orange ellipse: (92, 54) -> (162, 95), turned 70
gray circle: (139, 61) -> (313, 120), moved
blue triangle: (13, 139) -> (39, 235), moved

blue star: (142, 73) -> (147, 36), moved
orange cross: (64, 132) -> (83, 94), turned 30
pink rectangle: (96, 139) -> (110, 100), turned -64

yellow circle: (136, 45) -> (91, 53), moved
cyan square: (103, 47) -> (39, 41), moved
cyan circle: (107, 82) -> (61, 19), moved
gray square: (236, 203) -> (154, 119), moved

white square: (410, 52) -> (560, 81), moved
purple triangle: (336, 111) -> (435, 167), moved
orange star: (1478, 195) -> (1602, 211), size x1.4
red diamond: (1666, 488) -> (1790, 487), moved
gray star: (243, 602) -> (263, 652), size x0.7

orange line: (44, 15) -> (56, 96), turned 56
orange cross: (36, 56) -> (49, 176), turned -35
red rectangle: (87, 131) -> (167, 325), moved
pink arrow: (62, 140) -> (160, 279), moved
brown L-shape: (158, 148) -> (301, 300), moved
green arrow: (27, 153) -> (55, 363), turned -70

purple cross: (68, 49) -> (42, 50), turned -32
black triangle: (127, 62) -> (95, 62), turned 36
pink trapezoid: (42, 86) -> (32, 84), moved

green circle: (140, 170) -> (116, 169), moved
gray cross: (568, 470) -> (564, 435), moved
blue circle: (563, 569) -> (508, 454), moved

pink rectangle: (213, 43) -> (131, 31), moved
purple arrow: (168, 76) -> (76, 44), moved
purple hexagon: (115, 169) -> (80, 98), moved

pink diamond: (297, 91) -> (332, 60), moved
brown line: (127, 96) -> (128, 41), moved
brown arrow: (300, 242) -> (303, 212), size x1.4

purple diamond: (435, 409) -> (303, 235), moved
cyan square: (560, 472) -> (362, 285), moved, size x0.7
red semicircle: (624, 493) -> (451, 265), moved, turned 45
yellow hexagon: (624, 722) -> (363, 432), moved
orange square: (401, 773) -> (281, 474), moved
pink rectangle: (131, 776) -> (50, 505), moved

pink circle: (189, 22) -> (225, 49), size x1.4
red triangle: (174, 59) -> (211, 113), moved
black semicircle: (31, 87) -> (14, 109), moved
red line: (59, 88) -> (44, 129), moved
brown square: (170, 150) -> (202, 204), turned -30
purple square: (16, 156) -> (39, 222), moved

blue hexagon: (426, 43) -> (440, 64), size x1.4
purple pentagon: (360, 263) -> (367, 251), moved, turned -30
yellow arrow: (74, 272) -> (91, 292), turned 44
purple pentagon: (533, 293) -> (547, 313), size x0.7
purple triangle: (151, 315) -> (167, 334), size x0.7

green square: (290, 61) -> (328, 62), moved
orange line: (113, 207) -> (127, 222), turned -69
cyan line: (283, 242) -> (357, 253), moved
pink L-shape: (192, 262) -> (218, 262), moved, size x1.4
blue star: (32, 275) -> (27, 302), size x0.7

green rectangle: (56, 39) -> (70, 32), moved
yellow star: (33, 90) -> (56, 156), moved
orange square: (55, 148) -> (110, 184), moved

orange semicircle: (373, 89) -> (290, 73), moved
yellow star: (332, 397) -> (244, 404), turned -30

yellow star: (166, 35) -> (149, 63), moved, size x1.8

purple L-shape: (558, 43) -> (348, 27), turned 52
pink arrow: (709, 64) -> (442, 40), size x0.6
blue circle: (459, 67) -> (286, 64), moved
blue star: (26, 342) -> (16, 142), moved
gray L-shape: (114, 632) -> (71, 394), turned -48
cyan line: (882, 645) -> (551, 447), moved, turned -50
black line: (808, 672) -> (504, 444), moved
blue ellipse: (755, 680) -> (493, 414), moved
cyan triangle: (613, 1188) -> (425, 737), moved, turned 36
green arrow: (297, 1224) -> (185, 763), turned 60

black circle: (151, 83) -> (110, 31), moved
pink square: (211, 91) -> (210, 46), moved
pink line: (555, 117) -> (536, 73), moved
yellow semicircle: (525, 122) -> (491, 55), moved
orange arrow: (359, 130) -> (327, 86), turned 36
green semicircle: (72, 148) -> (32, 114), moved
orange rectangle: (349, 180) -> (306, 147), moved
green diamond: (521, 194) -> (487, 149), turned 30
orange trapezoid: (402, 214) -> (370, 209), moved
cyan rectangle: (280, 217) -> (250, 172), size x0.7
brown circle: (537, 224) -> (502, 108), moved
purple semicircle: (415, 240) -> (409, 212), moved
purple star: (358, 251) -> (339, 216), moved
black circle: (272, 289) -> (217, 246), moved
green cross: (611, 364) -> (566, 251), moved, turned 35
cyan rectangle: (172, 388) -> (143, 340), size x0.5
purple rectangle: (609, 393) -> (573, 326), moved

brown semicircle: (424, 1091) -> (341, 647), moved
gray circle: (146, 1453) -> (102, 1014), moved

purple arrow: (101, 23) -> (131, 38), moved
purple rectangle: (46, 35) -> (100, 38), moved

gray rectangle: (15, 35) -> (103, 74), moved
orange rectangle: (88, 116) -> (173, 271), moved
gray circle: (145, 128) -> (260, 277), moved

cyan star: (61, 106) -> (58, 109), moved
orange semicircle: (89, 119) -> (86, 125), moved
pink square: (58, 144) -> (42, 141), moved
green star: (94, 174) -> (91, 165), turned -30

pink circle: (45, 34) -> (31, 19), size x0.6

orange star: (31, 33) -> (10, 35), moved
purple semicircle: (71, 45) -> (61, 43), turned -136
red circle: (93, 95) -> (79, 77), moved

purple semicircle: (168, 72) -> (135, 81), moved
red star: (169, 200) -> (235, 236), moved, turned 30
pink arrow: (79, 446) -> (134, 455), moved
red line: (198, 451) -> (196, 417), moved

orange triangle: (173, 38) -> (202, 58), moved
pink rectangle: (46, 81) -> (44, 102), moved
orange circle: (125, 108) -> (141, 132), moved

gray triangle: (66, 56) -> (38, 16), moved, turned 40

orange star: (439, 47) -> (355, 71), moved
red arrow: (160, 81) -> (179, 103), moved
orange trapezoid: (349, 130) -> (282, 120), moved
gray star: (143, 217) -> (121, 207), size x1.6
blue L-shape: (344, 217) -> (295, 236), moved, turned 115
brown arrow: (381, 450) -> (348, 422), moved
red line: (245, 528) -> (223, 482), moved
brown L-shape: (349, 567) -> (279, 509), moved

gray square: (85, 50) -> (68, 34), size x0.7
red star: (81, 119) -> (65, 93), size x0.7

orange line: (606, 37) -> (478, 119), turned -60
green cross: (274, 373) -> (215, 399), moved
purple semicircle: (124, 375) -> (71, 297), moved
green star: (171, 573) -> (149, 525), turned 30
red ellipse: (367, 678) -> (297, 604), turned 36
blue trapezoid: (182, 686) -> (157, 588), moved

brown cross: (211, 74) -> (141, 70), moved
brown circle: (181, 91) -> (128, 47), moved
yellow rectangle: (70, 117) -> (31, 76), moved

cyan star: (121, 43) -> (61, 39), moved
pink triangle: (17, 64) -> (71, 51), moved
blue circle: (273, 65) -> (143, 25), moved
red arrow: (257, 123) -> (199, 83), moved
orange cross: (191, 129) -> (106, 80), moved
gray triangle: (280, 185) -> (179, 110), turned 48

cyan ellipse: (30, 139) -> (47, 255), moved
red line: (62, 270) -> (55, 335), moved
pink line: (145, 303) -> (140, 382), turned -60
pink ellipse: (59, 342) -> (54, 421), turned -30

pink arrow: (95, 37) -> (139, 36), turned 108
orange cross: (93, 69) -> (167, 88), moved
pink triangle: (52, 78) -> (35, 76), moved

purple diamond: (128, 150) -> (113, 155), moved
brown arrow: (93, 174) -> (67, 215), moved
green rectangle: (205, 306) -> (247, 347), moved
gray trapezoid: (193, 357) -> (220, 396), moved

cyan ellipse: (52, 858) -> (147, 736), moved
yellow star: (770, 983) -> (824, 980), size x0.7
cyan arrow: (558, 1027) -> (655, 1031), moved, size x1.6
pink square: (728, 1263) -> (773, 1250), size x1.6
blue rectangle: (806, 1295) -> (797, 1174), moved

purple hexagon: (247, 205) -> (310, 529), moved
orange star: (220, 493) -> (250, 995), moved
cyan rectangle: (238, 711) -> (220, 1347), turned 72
· · ·
Work instruction -
How many lines of the records contain the string "black"? Respond with the number alone.

Completed task -
5